• **Work instruction**
Exact retyping of the data: please keep every word and drop each picture.

(Object transformation records)
☆ ☆ ☆

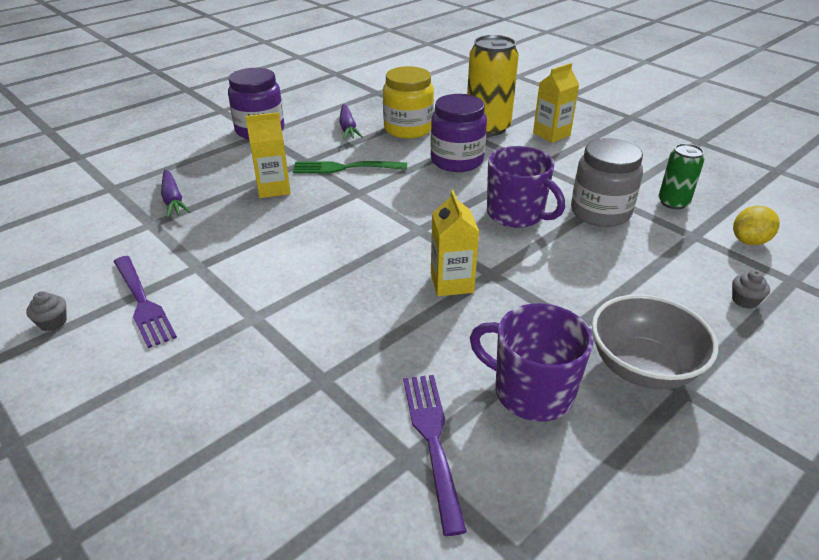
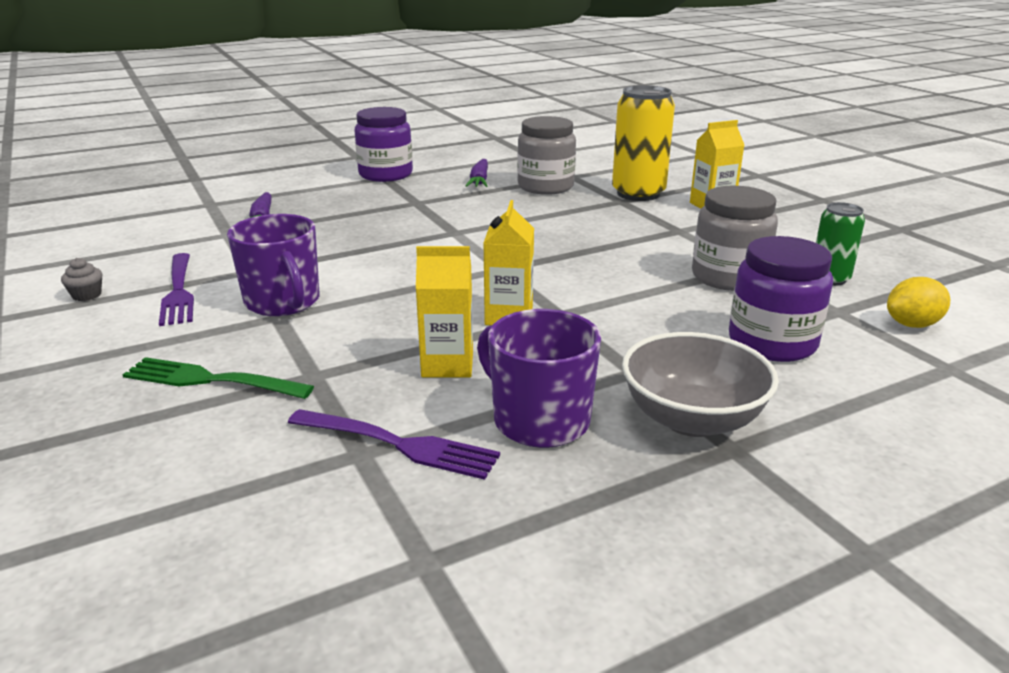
camera: 15 degrees right, 10 degrees down
yellow carton [246,112,290,198] -> yellow carton moved to [416,246,473,378]
green fork [293,161,407,173] -> green fork moved to [123,357,314,399]
yellow jar [383,66,434,139] -> grey jar [517,116,576,195]
purple fork [403,375,467,536] -> purple fork turned 105 degrees clockwise [288,409,500,480]
purple jar [430,94,487,172] -> purple jar moved to [729,236,833,362]
purple mug [487,146,565,228] -> purple mug moved to [227,214,320,316]
grey cupcake [732,270,770,309] -> none

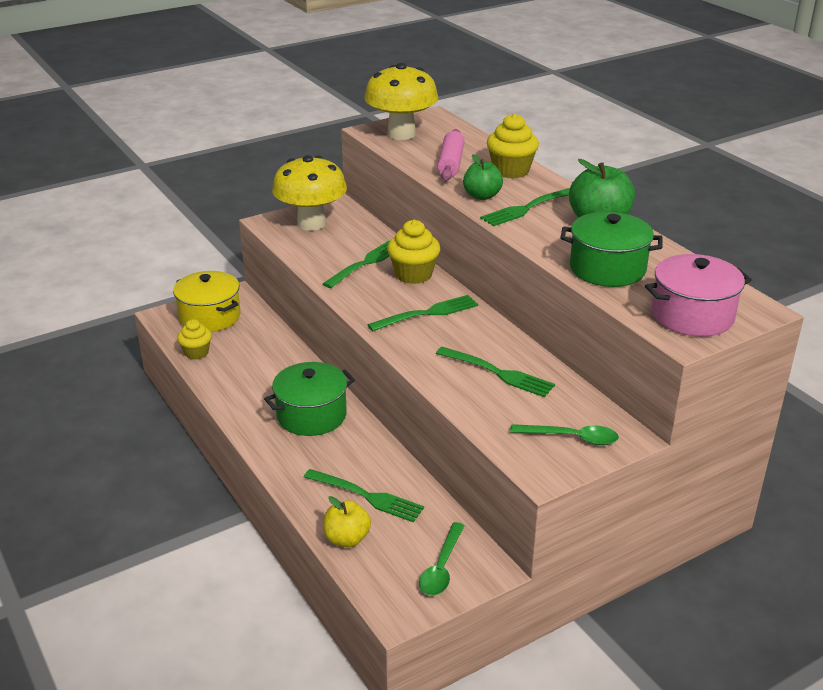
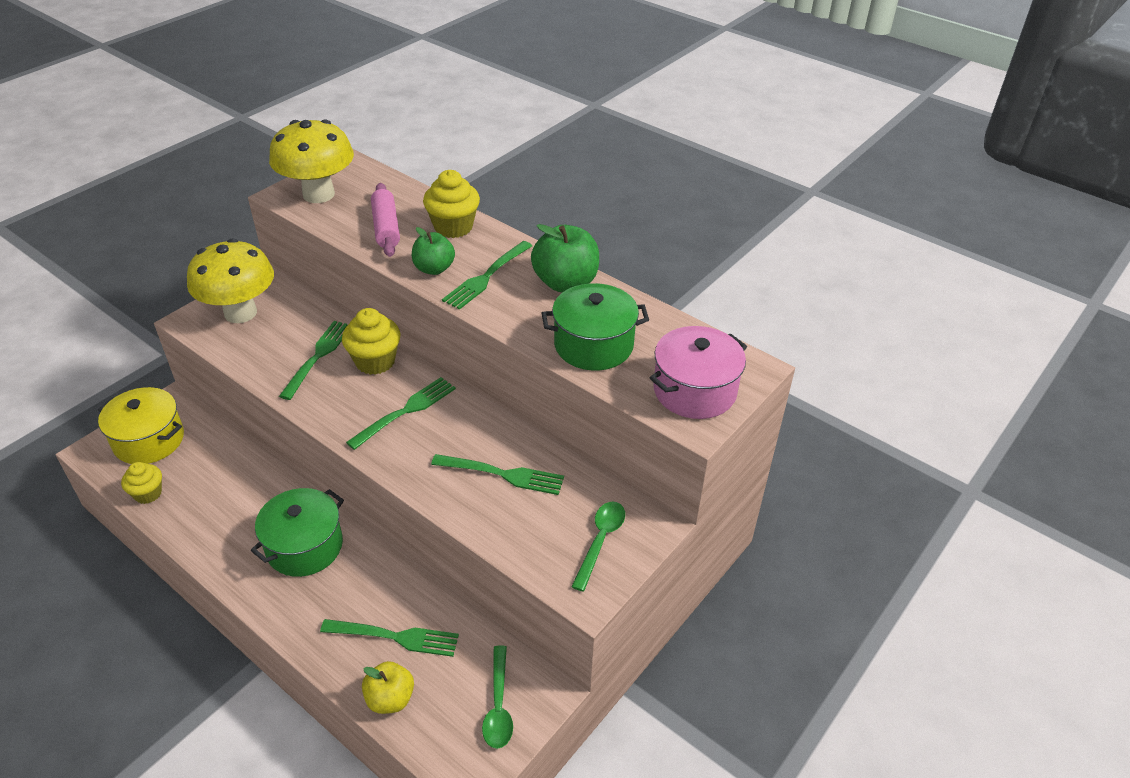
camera: 20 degrees left, 10 degrees up
green spoon [510,424,619,445] -> green spoon turned 60 degrees counterclockwise [571,502,625,591]

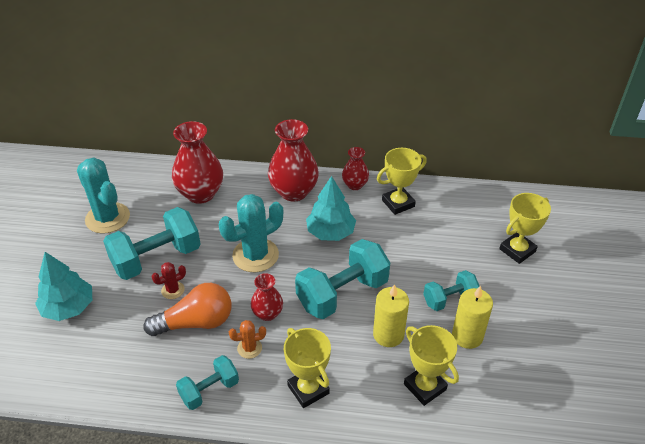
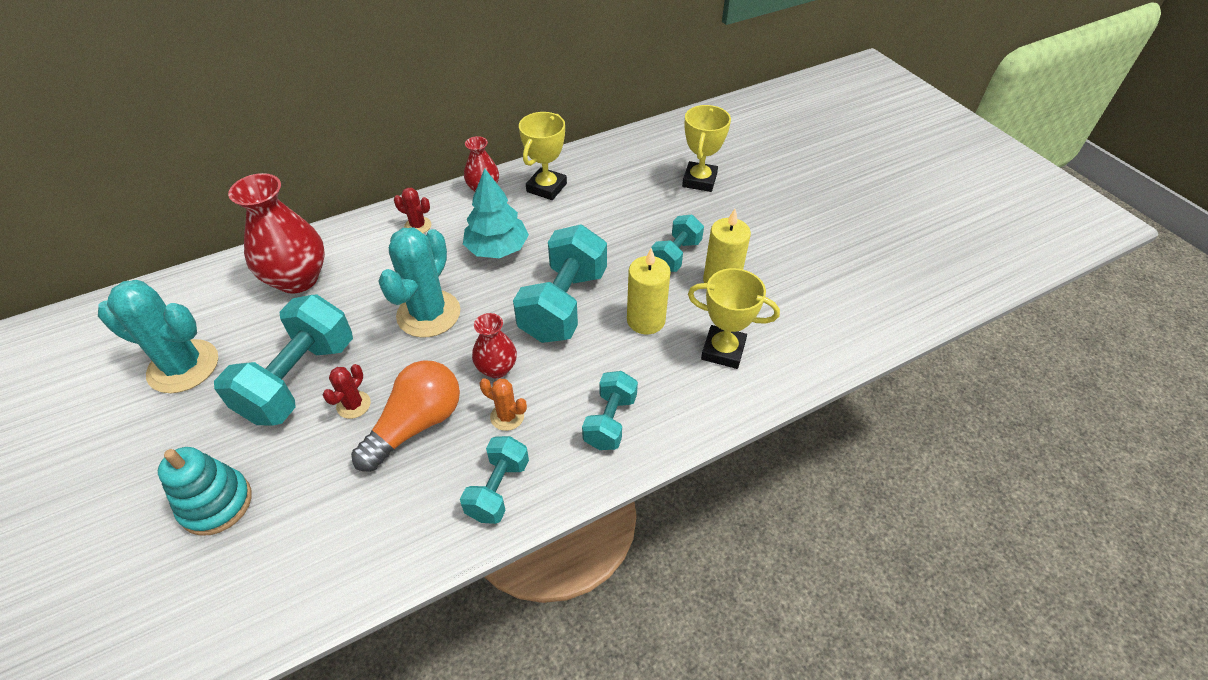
camera: 35 degrees left, 5 degrees up
turquoise tree [35,252,92,321] -> turquoise stacking toy [158,447,252,536]
orange cactus [229,320,266,359] -> orange cactus turned 75 degrees clockwise [480,378,527,431]
red vase [268,119,319,202] -> red cactus [394,188,431,233]
yellow trophy [284,328,331,408] -> turquoise dumbbell [582,371,638,450]

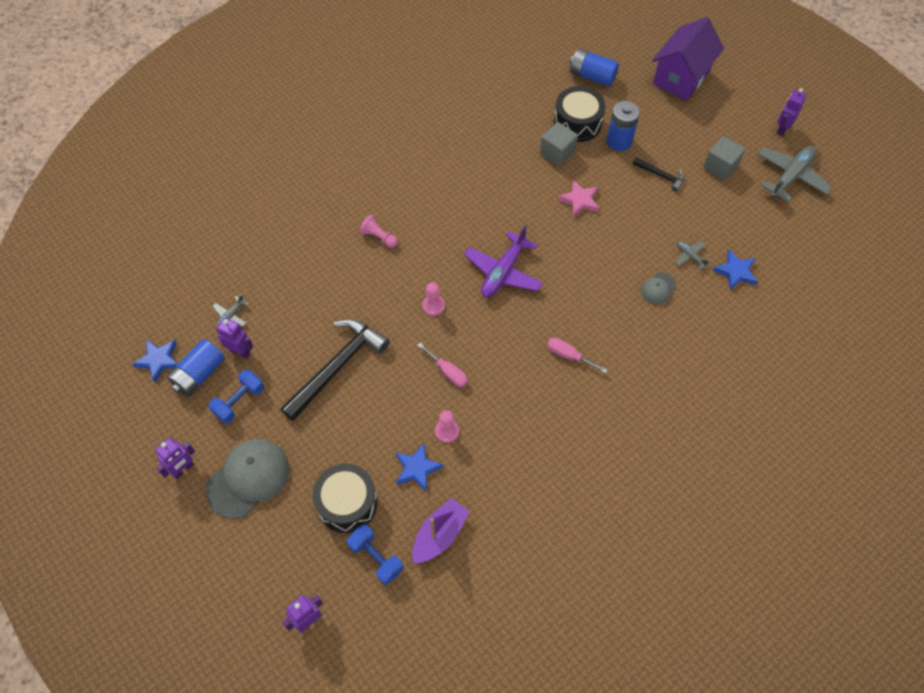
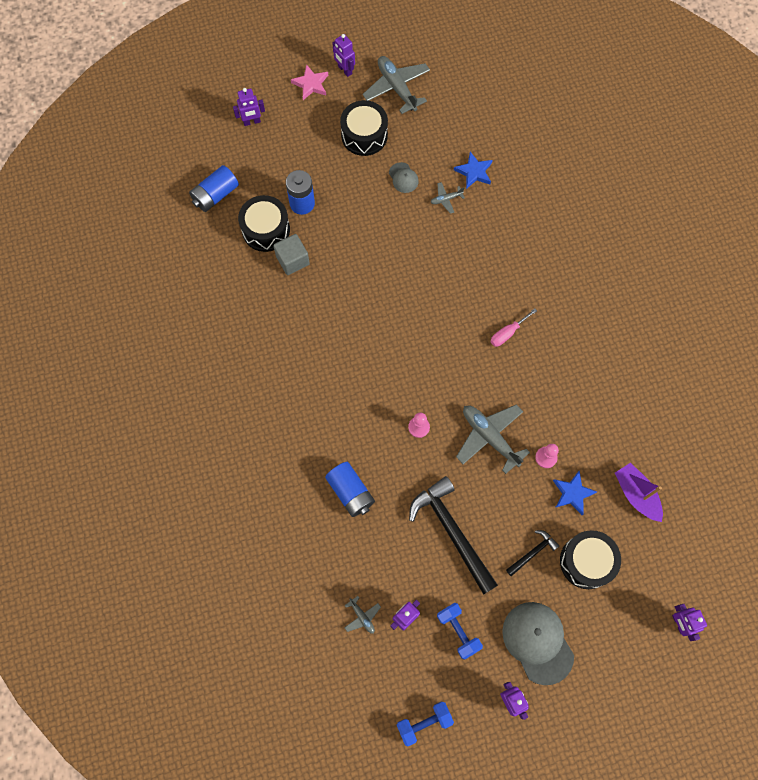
camera: 70 degrees left, 10 degrees up
blue star [132,340,178,383] -> none
blue battery [167,339,225,396] -> blue battery moved to [325,462,375,517]
blue dumbbell [347,524,403,585] -> blue dumbbell moved to [397,702,454,746]
pink pawn [359,214,398,248] -> none
pink screwdriver [417,343,468,387] -> grey plane [456,404,530,474]
purple plane [464,225,543,297] -> none
pink star [558,179,599,218] -> pink star moved to [291,64,328,100]
black hammer [633,158,684,192] -> black hammer moved to [506,530,559,576]
grey cap [641,272,676,305] -> grey cap moved to [389,162,419,193]
purple house [652,17,724,101] -> purple robot [233,88,265,126]
grey cube [704,136,745,180] -> black drum [340,100,388,156]

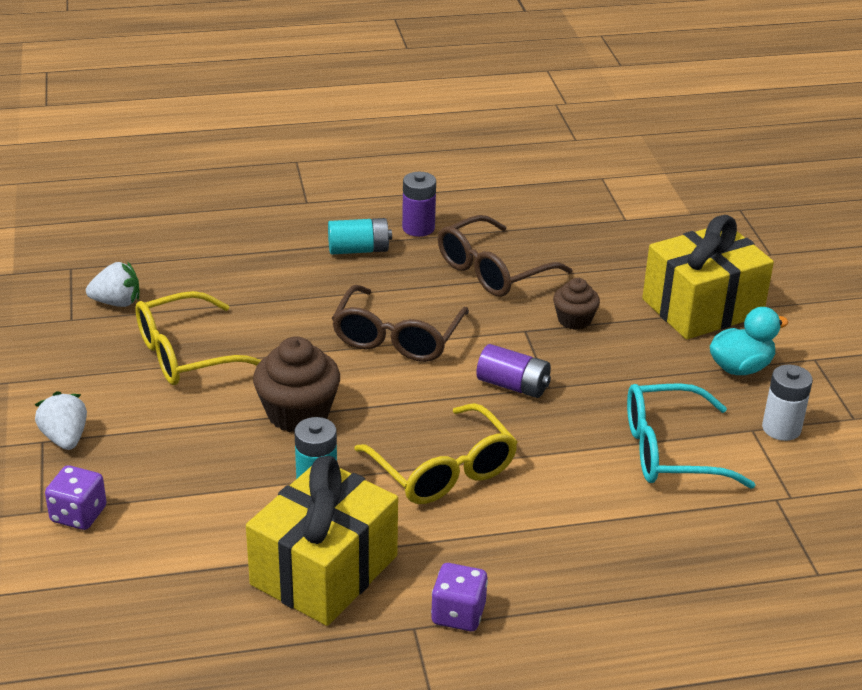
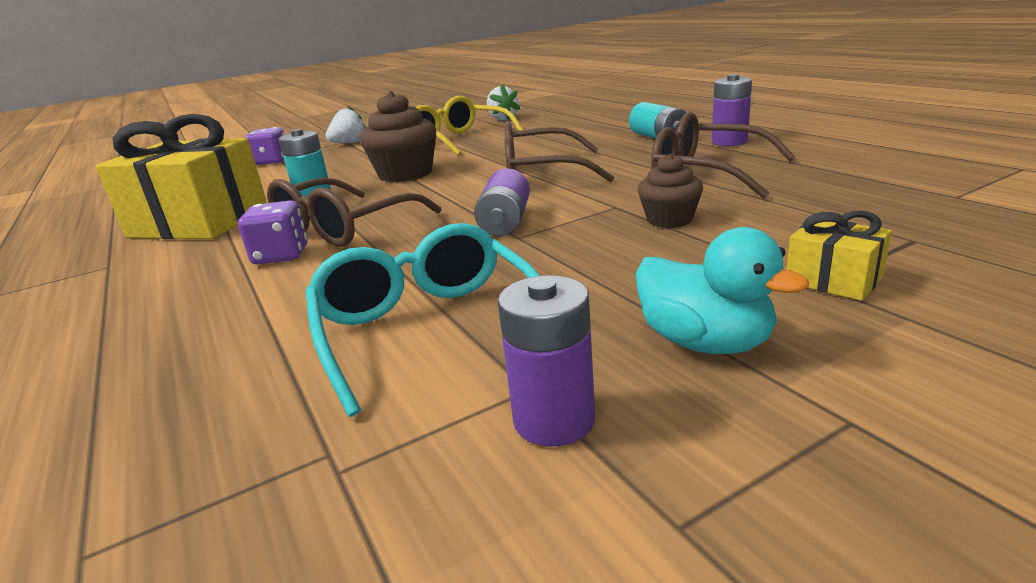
camera: 75 degrees right, 10 degrees down
yellow glasses [354,403,517,504] -> brown glasses [267,178,442,247]
purple dice [431,563,488,631] -> purple dice moved to [238,200,308,265]
yellow gift [642,215,774,339] -> yellow gift [786,211,892,301], size x0.43
white battery [762,364,813,441] -> purple battery [498,275,596,447]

☆ ☆ ☆

• **Finished exercise**
camera: 15 degrees right, 10 degrees down
yellow carton [246,112,290,198] -> yellow carton moved to [416,246,473,378]
green fork [293,161,407,173] -> green fork moved to [123,357,314,399]
yellow jar [383,66,434,139] -> grey jar [517,116,576,195]
purple fork [403,375,467,536] -> purple fork turned 105 degrees clockwise [288,409,500,480]
purple jar [430,94,487,172] -> purple jar moved to [729,236,833,362]
purple mug [487,146,565,228] -> purple mug moved to [227,214,320,316]
grey cupcake [732,270,770,309] -> none

camera: 20 degrees left, 10 degrees up
green spoon [510,424,619,445] -> green spoon turned 60 degrees counterclockwise [571,502,625,591]

camera: 35 degrees left, 5 degrees up
turquoise tree [35,252,92,321] -> turquoise stacking toy [158,447,252,536]
orange cactus [229,320,266,359] -> orange cactus turned 75 degrees clockwise [480,378,527,431]
red vase [268,119,319,202] -> red cactus [394,188,431,233]
yellow trophy [284,328,331,408] -> turquoise dumbbell [582,371,638,450]

camera: 70 degrees left, 10 degrees up
blue star [132,340,178,383] -> none
blue battery [167,339,225,396] -> blue battery moved to [325,462,375,517]
blue dumbbell [347,524,403,585] -> blue dumbbell moved to [397,702,454,746]
pink pawn [359,214,398,248] -> none
pink screwdriver [417,343,468,387] -> grey plane [456,404,530,474]
purple plane [464,225,543,297] -> none
pink star [558,179,599,218] -> pink star moved to [291,64,328,100]
black hammer [633,158,684,192] -> black hammer moved to [506,530,559,576]
grey cap [641,272,676,305] -> grey cap moved to [389,162,419,193]
purple house [652,17,724,101] -> purple robot [233,88,265,126]
grey cube [704,136,745,180] -> black drum [340,100,388,156]

camera: 75 degrees right, 10 degrees down
yellow glasses [354,403,517,504] -> brown glasses [267,178,442,247]
purple dice [431,563,488,631] -> purple dice moved to [238,200,308,265]
yellow gift [642,215,774,339] -> yellow gift [786,211,892,301], size x0.43
white battery [762,364,813,441] -> purple battery [498,275,596,447]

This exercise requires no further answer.